Records drawn from a dataset:
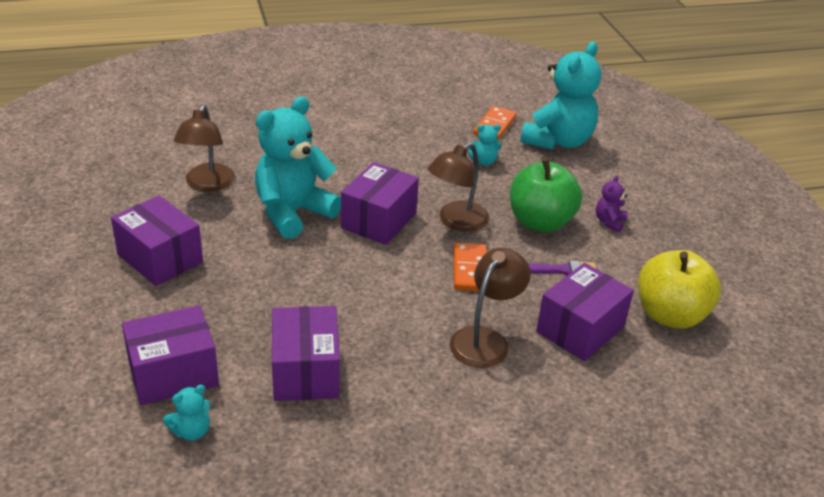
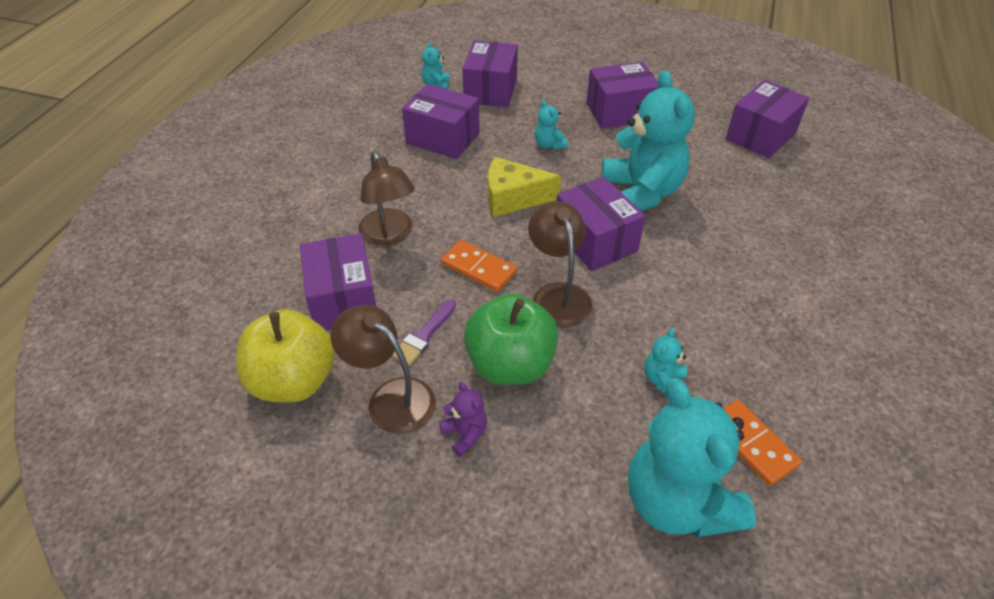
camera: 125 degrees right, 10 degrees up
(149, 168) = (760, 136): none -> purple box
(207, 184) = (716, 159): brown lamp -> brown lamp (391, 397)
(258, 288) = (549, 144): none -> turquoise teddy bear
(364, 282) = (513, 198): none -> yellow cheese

---

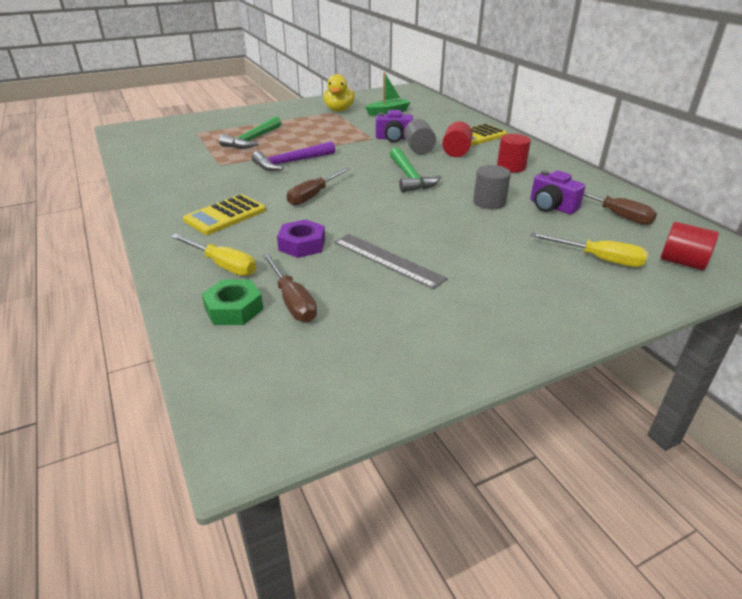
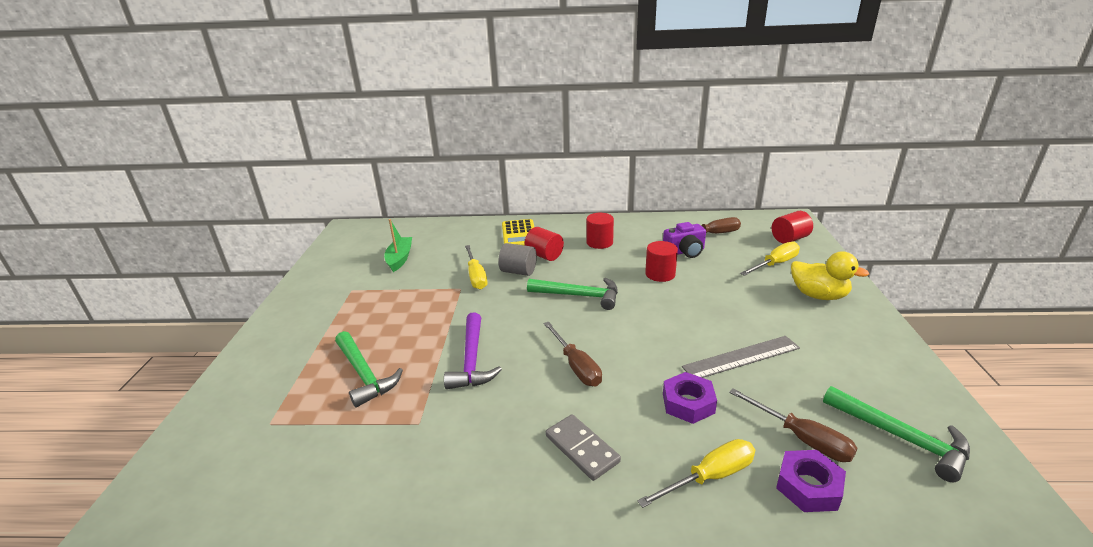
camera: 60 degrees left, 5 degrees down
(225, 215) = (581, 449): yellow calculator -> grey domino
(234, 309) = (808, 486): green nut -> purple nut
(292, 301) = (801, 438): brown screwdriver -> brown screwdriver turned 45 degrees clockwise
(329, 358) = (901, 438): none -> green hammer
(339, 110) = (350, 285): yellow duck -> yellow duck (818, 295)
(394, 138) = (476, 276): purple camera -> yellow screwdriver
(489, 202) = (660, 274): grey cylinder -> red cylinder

==

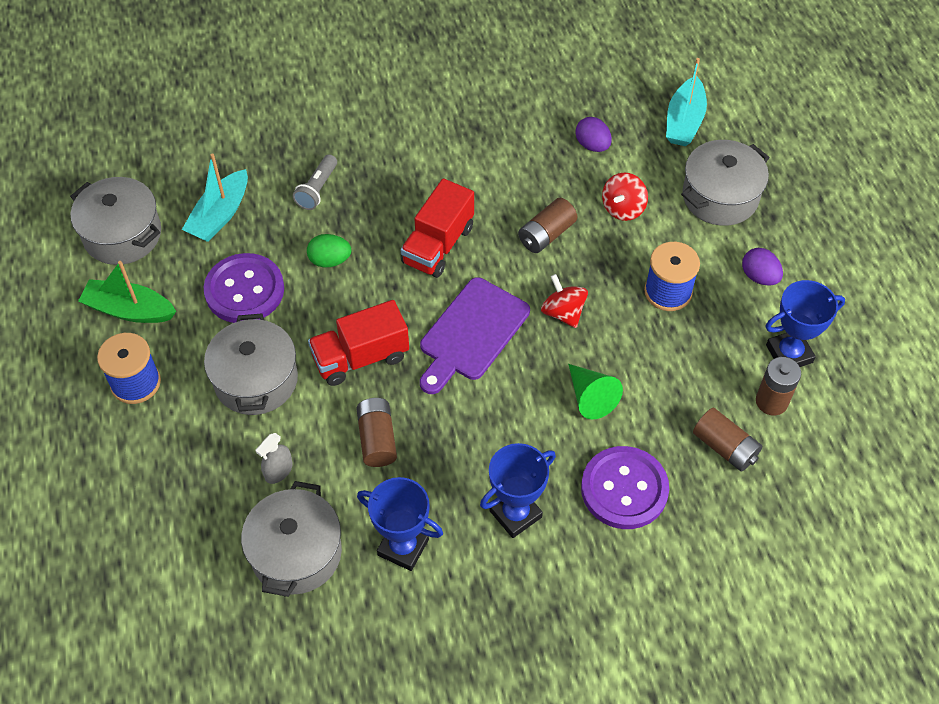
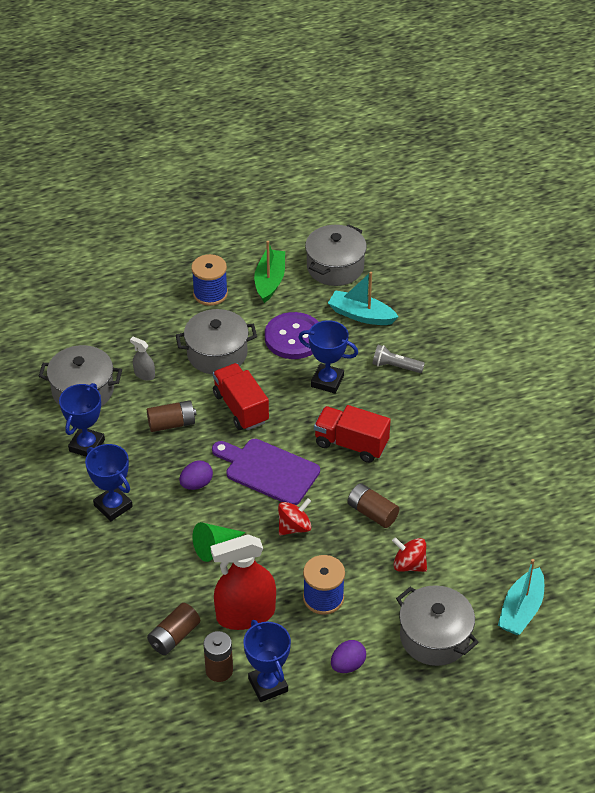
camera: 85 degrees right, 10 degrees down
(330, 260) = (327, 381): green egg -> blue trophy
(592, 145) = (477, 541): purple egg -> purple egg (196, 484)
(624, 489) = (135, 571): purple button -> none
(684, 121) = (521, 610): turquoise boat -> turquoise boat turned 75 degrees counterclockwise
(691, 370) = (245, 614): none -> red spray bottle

» **Directions**: Take the records above and return, word for word, only the lines that fall from the line with "camera: 125 degrees right, 10 degrees up" to the line with "(364, 282) = (513, 198): none", both of them included.

» **The completed task**:
camera: 125 degrees right, 10 degrees up
(149, 168) = (760, 136): none -> purple box
(207, 184) = (716, 159): brown lamp -> brown lamp (391, 397)
(258, 288) = (549, 144): none -> turquoise teddy bear
(364, 282) = (513, 198): none -> yellow cheese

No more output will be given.